▸ **Activity**
Every record below should be retyped exactly, and no picture should appear in the copy.

[Opening Available records section]

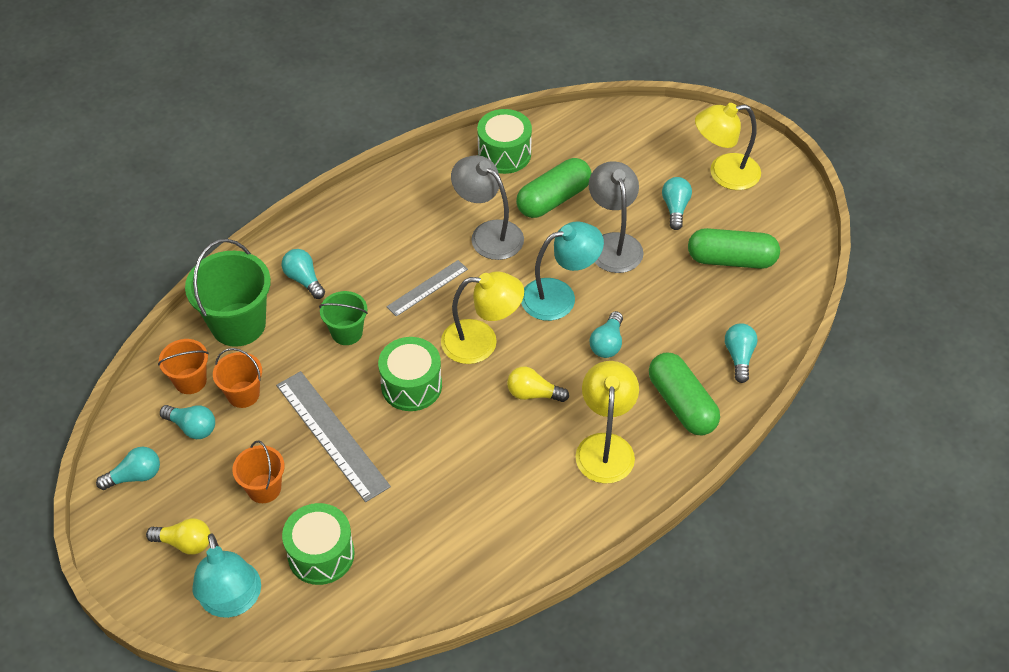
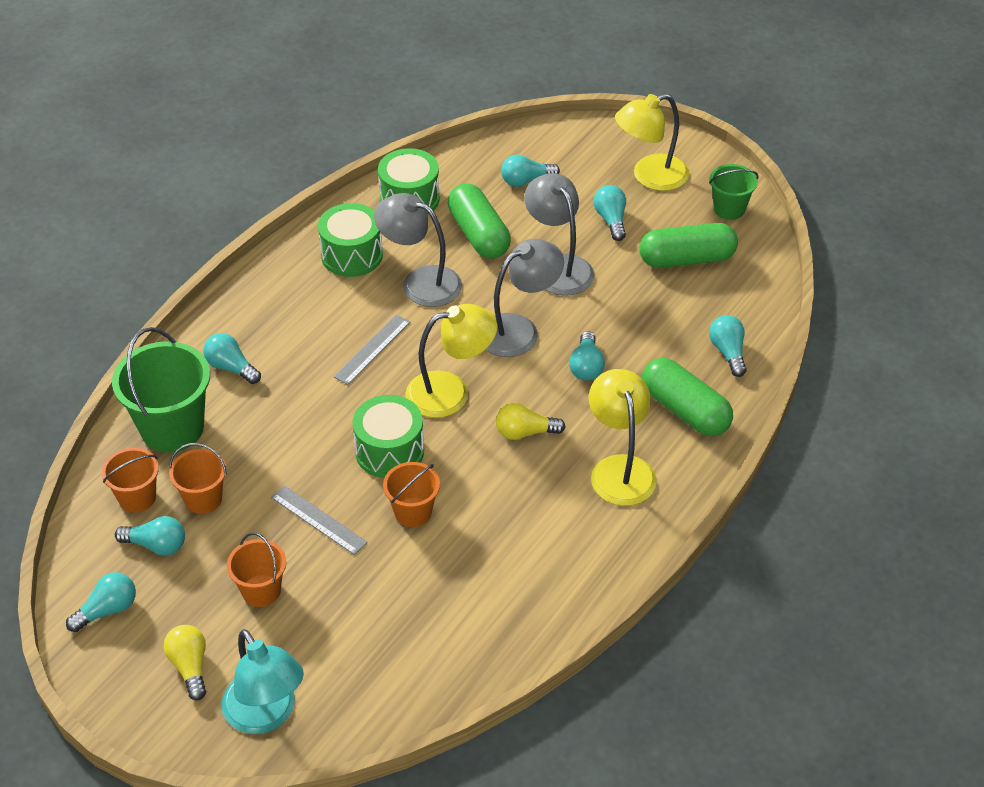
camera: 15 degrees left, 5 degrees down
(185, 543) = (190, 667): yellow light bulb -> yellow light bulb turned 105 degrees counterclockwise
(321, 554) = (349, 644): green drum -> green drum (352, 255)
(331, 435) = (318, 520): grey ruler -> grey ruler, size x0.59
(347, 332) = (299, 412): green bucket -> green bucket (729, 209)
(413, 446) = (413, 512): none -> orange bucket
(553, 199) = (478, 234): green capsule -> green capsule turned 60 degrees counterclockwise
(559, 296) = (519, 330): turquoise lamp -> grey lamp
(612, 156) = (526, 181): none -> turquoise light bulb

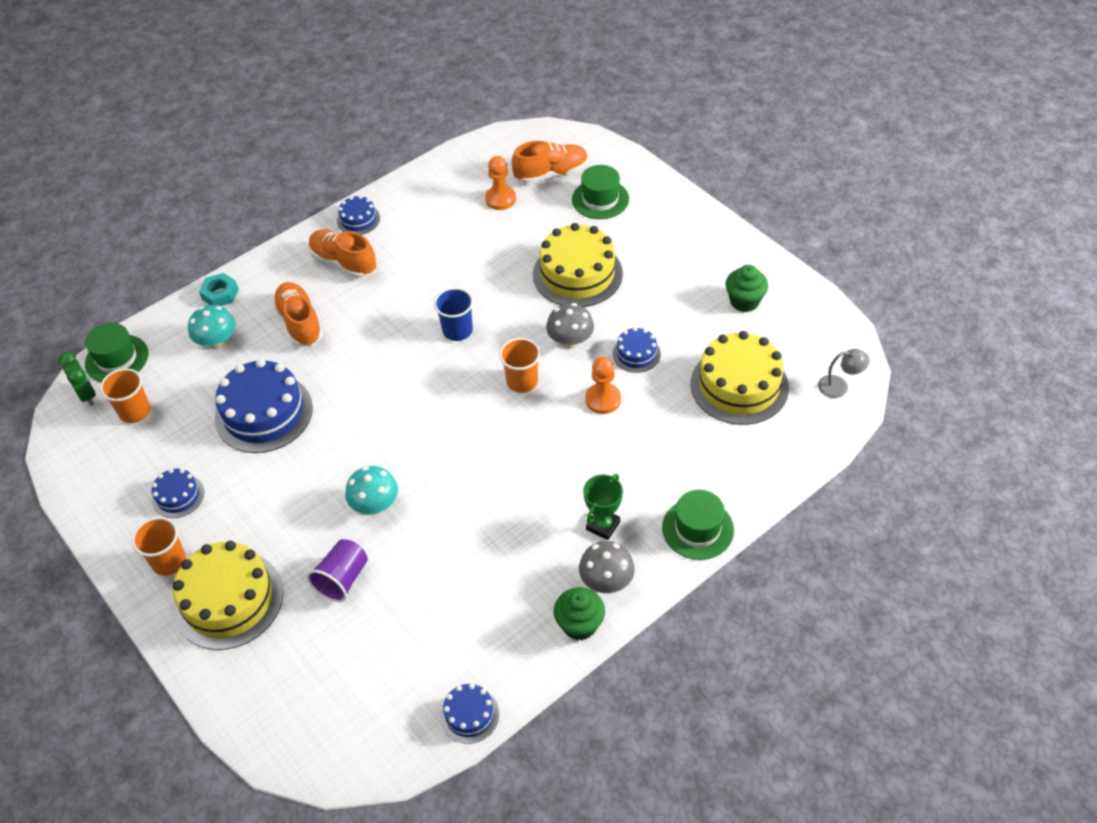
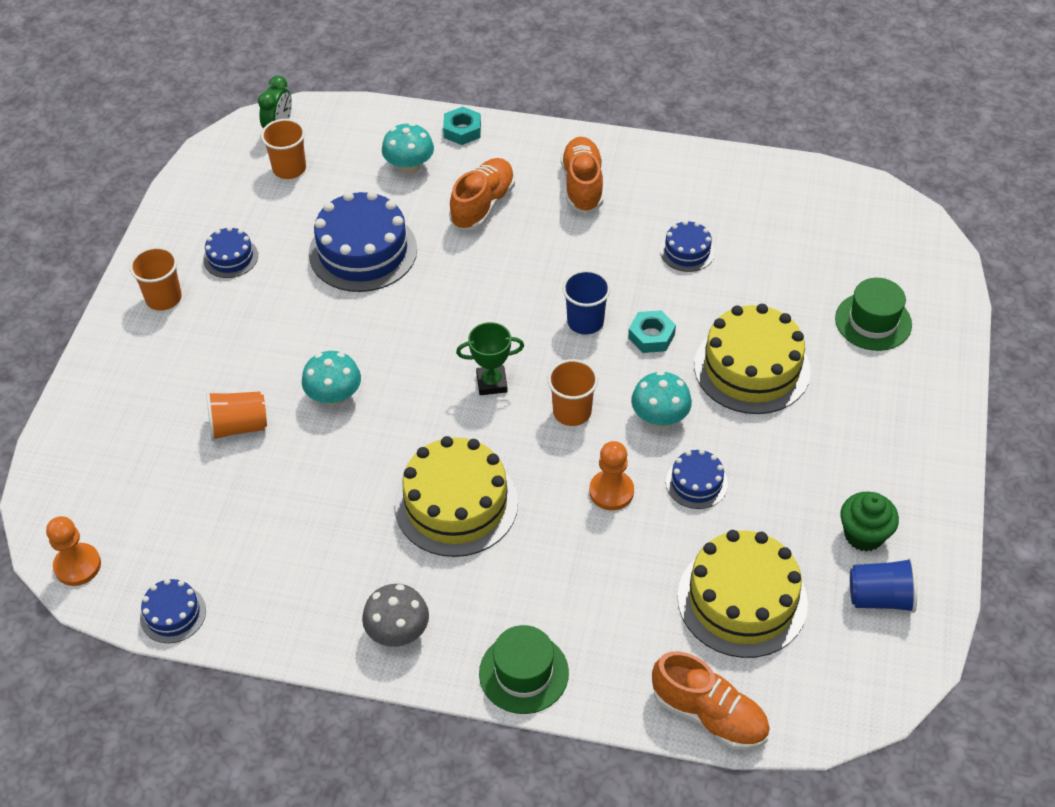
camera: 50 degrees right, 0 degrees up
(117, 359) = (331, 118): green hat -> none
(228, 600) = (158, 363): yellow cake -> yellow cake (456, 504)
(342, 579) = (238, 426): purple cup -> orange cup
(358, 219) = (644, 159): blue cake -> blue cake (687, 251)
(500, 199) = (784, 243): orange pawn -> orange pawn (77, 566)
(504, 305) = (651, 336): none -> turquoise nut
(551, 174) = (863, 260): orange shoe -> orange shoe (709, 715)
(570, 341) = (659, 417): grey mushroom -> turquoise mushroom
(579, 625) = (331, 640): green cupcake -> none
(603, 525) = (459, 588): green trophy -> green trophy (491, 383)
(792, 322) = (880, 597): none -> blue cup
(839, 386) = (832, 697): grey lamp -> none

[Closing Available records section]

▸ **Answer to this task**
camera: 15 degrees left, 5 degrees down
(185, 543) = (190, 667): yellow light bulb -> yellow light bulb turned 105 degrees counterclockwise
(321, 554) = (349, 644): green drum -> green drum (352, 255)
(331, 435) = (318, 520): grey ruler -> grey ruler, size x0.59
(347, 332) = (299, 412): green bucket -> green bucket (729, 209)
(413, 446) = (413, 512): none -> orange bucket
(553, 199) = (478, 234): green capsule -> green capsule turned 60 degrees counterclockwise
(559, 296) = (519, 330): turquoise lamp -> grey lamp
(612, 156) = (526, 181): none -> turquoise light bulb

camera: 50 degrees right, 0 degrees up
(117, 359) = (331, 118): green hat -> none
(228, 600) = (158, 363): yellow cake -> yellow cake (456, 504)
(342, 579) = (238, 426): purple cup -> orange cup
(358, 219) = (644, 159): blue cake -> blue cake (687, 251)
(500, 199) = (784, 243): orange pawn -> orange pawn (77, 566)
(504, 305) = (651, 336): none -> turquoise nut
(551, 174) = (863, 260): orange shoe -> orange shoe (709, 715)
(570, 341) = (659, 417): grey mushroom -> turquoise mushroom
(579, 625) = (331, 640): green cupcake -> none
(603, 525) = (459, 588): green trophy -> green trophy (491, 383)
(792, 322) = (880, 597): none -> blue cup
(839, 386) = (832, 697): grey lamp -> none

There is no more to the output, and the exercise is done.